Image sequences with shape edits
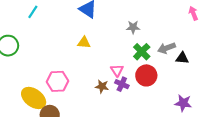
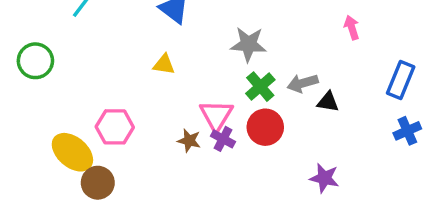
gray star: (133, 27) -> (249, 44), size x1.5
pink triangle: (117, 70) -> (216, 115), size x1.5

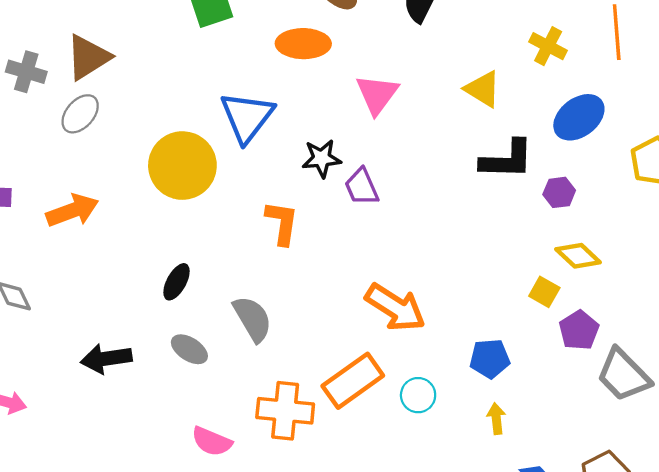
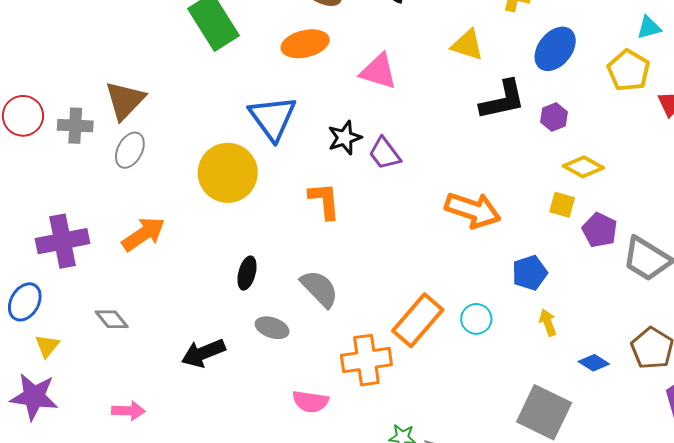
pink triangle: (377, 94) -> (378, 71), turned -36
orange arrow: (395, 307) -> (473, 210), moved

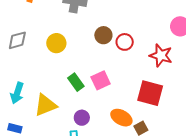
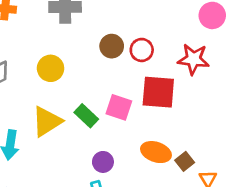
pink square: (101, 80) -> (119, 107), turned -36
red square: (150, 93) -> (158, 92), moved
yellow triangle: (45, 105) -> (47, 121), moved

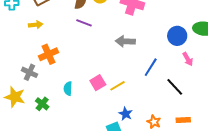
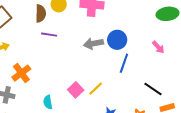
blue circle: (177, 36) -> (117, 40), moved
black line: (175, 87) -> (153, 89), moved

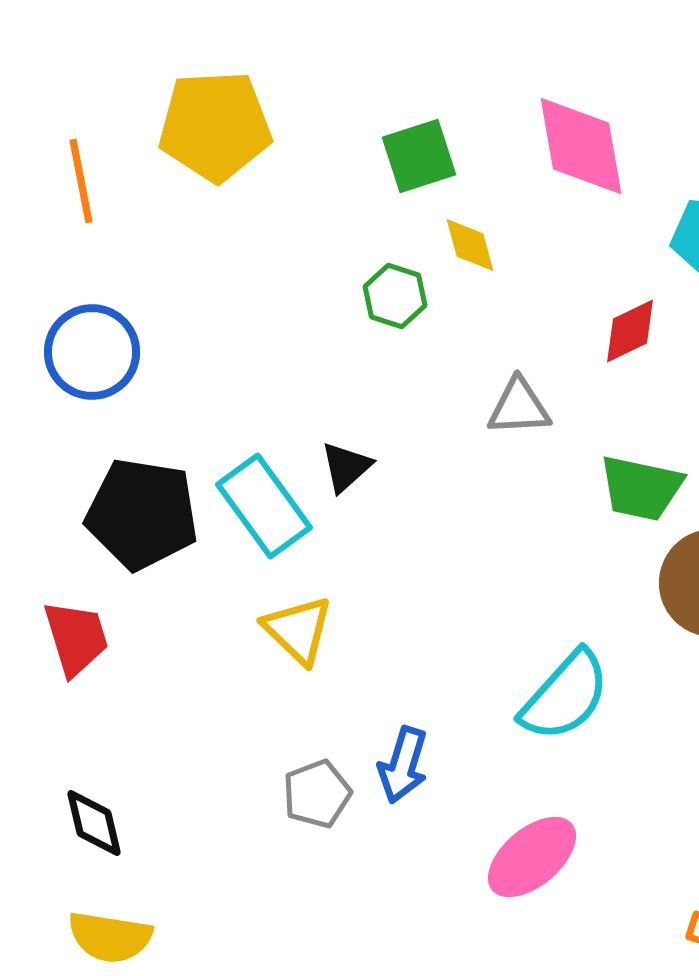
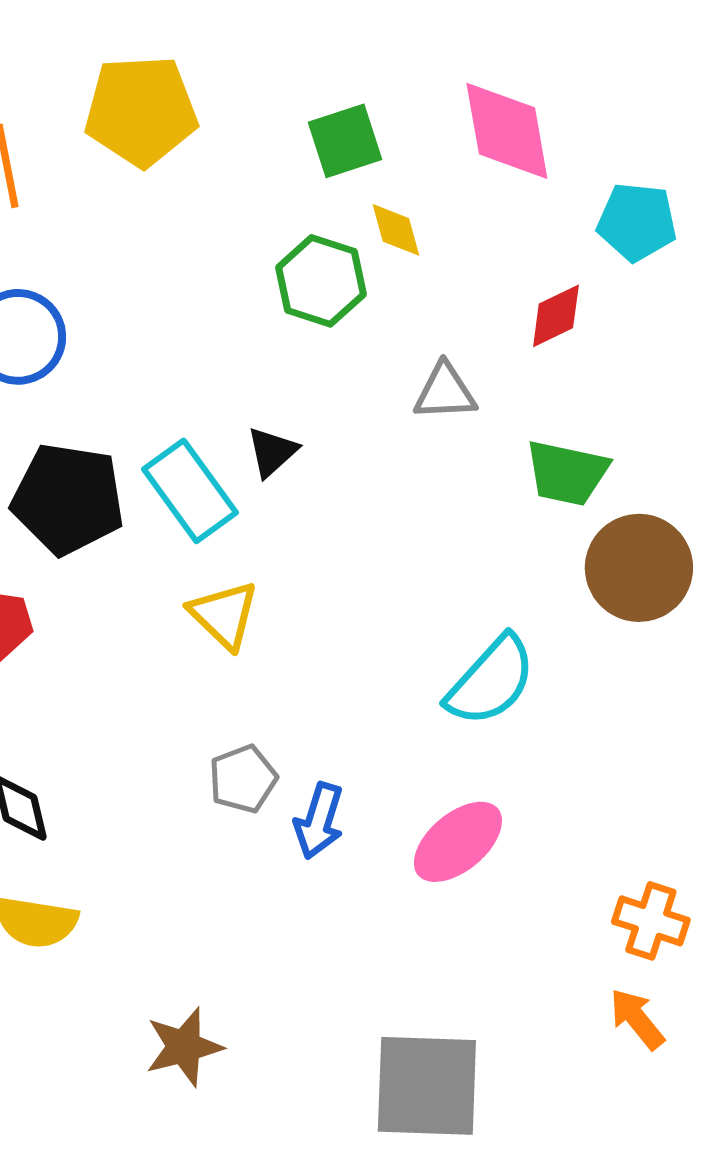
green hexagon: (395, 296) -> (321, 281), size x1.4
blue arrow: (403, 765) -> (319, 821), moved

#### WORK ORDER
Word for word, quote the lines above. Omit the pictures.

#### TASK OUTPUT
gray star: (133, 27) -> (249, 44), size x1.5
pink triangle: (117, 70) -> (216, 115), size x1.5

pink triangle: (377, 94) -> (378, 71), turned -36
orange arrow: (395, 307) -> (473, 210), moved

pink square: (101, 80) -> (119, 107), turned -36
red square: (150, 93) -> (158, 92), moved
yellow triangle: (45, 105) -> (47, 121), moved

blue circle: (177, 36) -> (117, 40), moved
black line: (175, 87) -> (153, 89), moved

green hexagon: (395, 296) -> (321, 281), size x1.4
blue arrow: (403, 765) -> (319, 821), moved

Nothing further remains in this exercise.